§ **TASK INPUT**:
- - - -
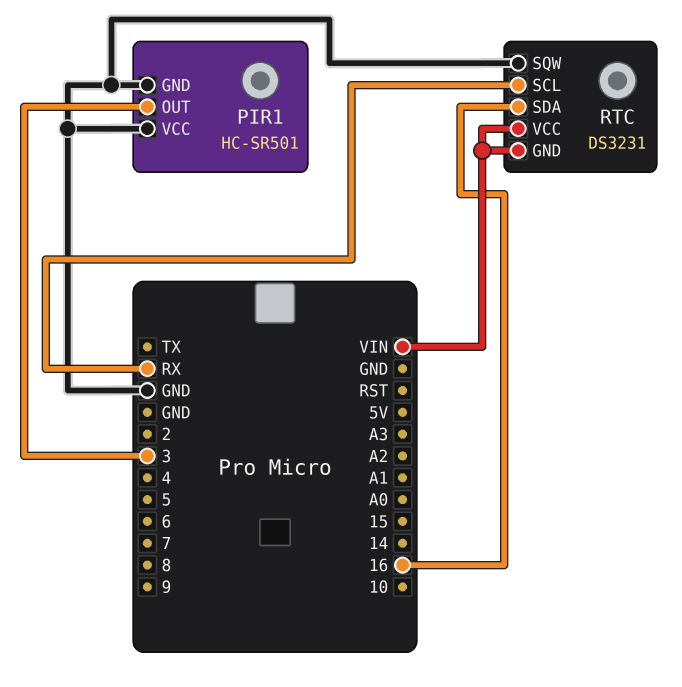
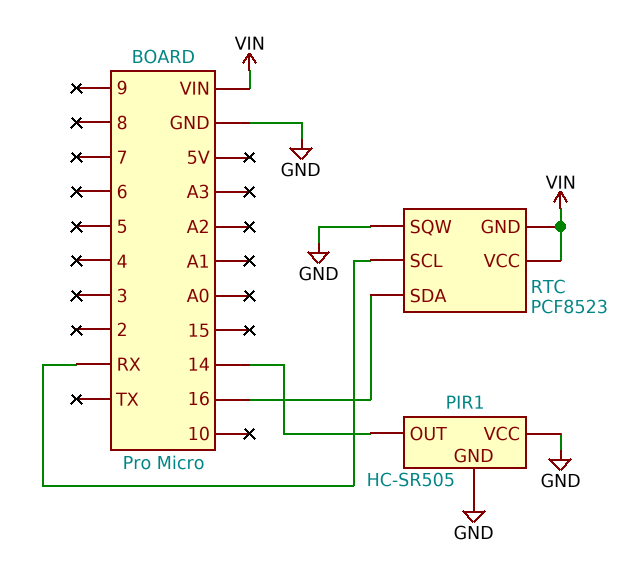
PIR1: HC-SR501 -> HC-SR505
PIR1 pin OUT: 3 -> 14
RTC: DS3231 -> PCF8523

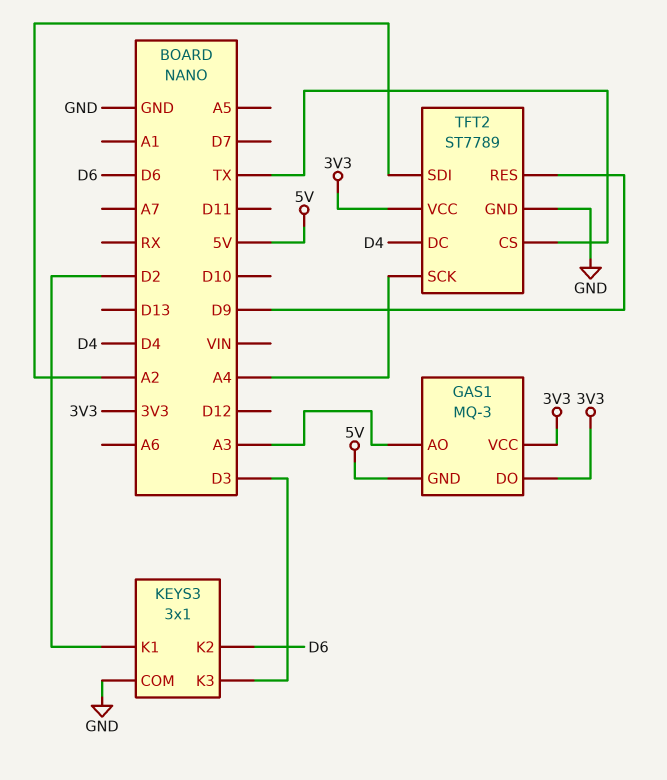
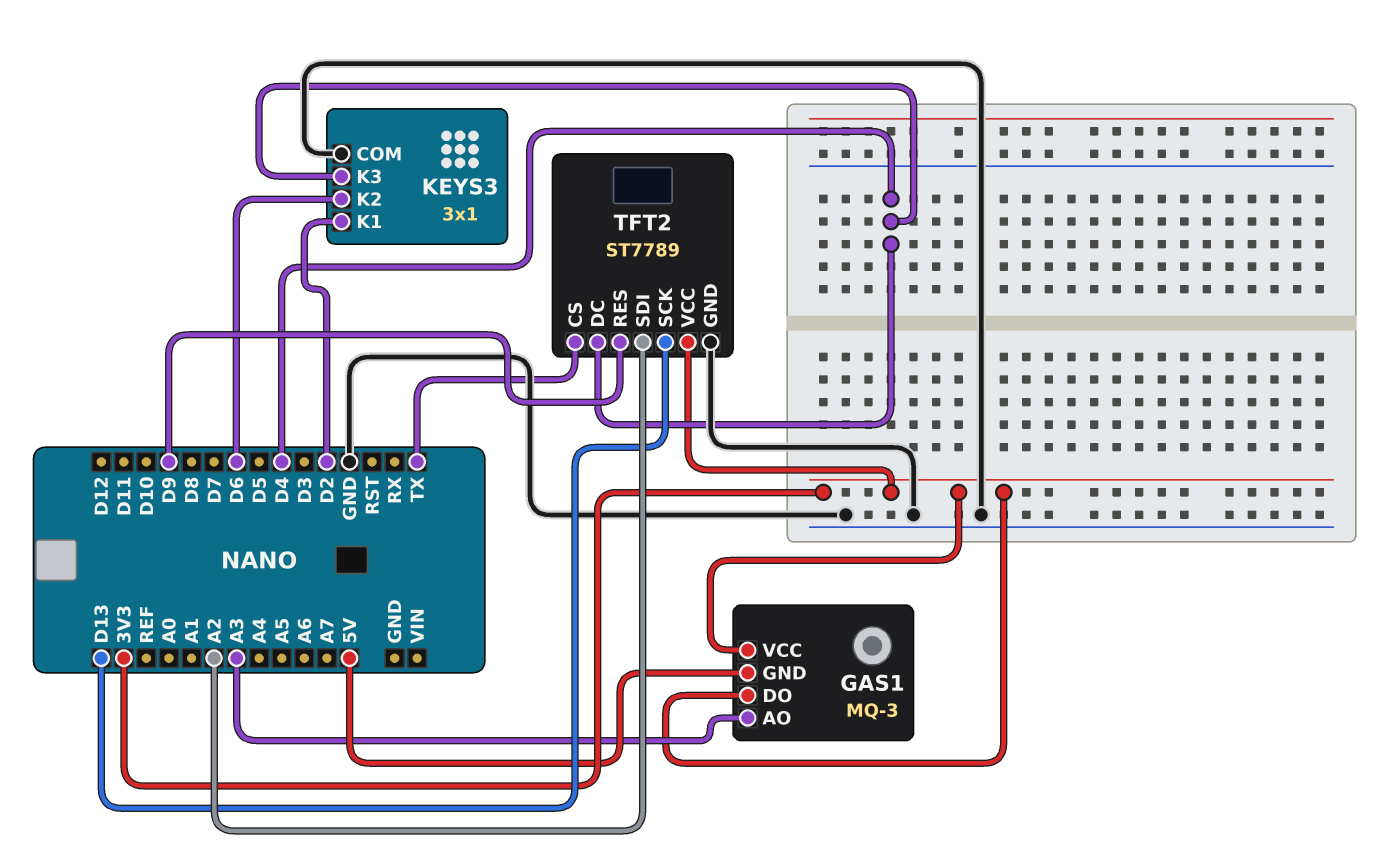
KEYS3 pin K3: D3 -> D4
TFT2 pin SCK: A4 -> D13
- - - -
§ **EXERCISE PROMPT**: Both ends included, copy the lines from the one holding "RTC: DS3231 -> PCF8523" to the last line of the entries exactly, with all pictures left out.

§ **RESPONSE**:
RTC: DS3231 -> PCF8523

KEYS3 pin K3: D3 -> D4
TFT2 pin SCK: A4 -> D13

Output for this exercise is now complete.